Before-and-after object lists
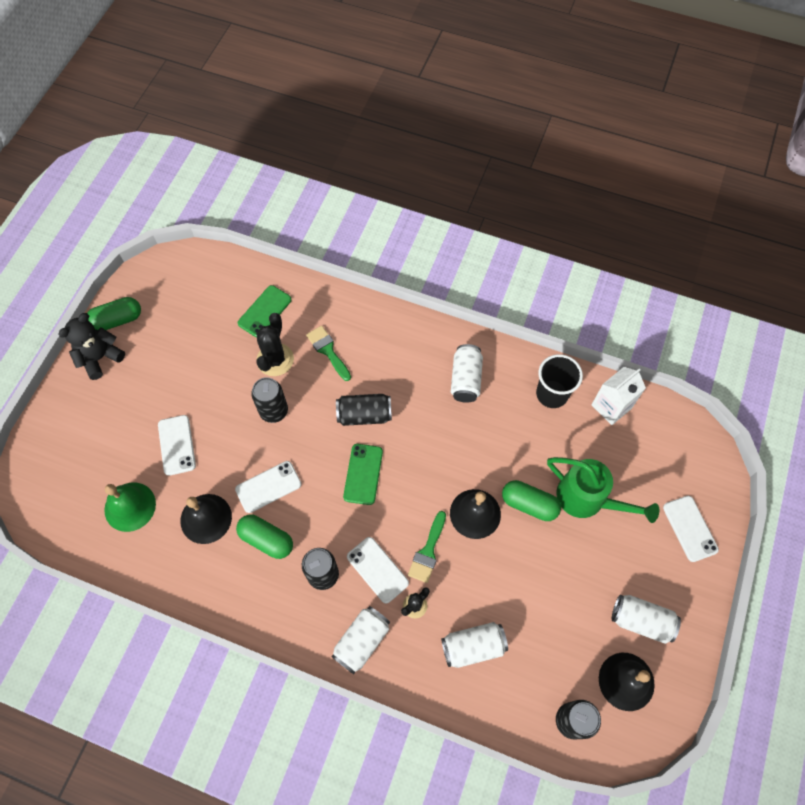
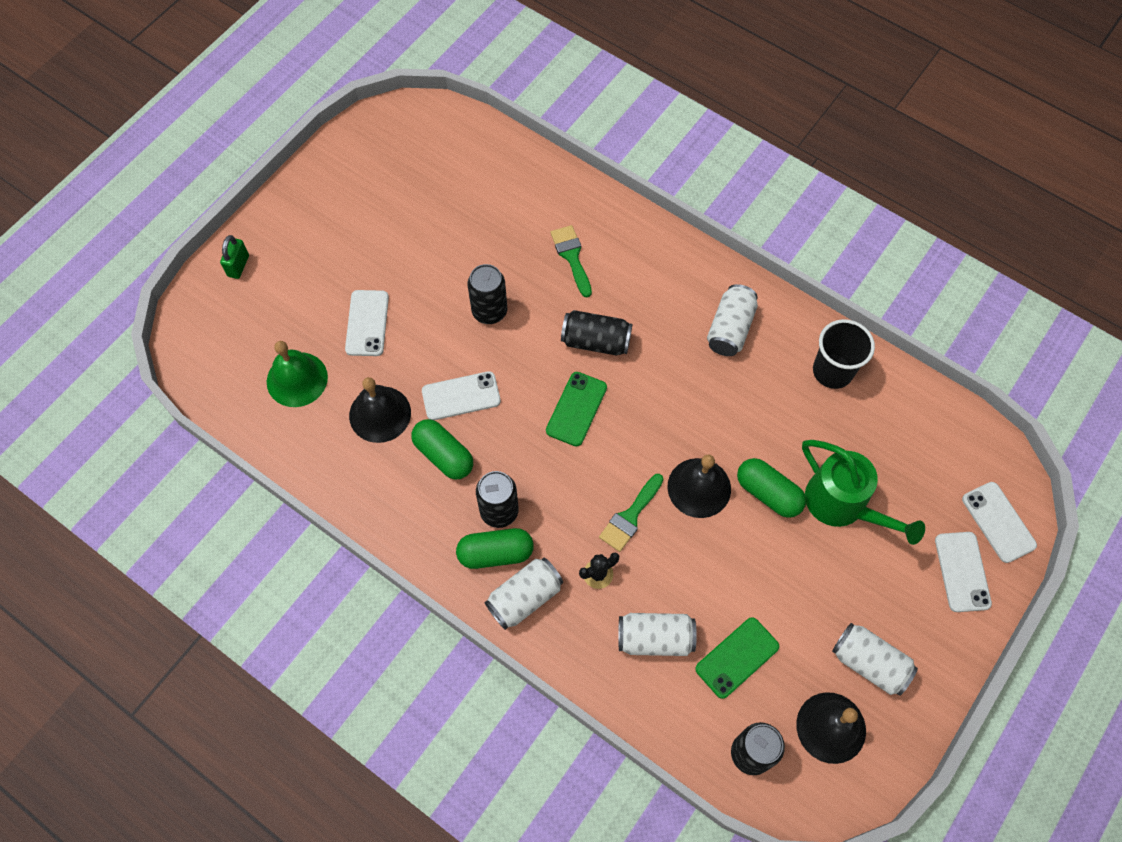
camera: 15 degrees right, 0 degrees up
(57, 423) = (238, 266): none -> green padlock
(100, 358) = (304, 204): black teddy bear -> none
(117, 320) = (334, 165): green capsule -> green capsule (495, 553)
(265, 311) = (508, 194): green phone -> green phone (737, 657)
(275, 360) = (506, 253): black cactus -> none
(377, 570) = (564, 522): white phone -> white phone (998, 522)
(611, 406) = (903, 403): white carton -> none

_PROBLEM REQUIREMENTS_. Would you copy exactly the lines from the one that contains "(100, 358) = (304, 204): black" through the final line of the records above, including both?

_EXERCISE RESPONSE_.
(100, 358) = (304, 204): black teddy bear -> none
(117, 320) = (334, 165): green capsule -> green capsule (495, 553)
(265, 311) = (508, 194): green phone -> green phone (737, 657)
(275, 360) = (506, 253): black cactus -> none
(377, 570) = (564, 522): white phone -> white phone (998, 522)
(611, 406) = (903, 403): white carton -> none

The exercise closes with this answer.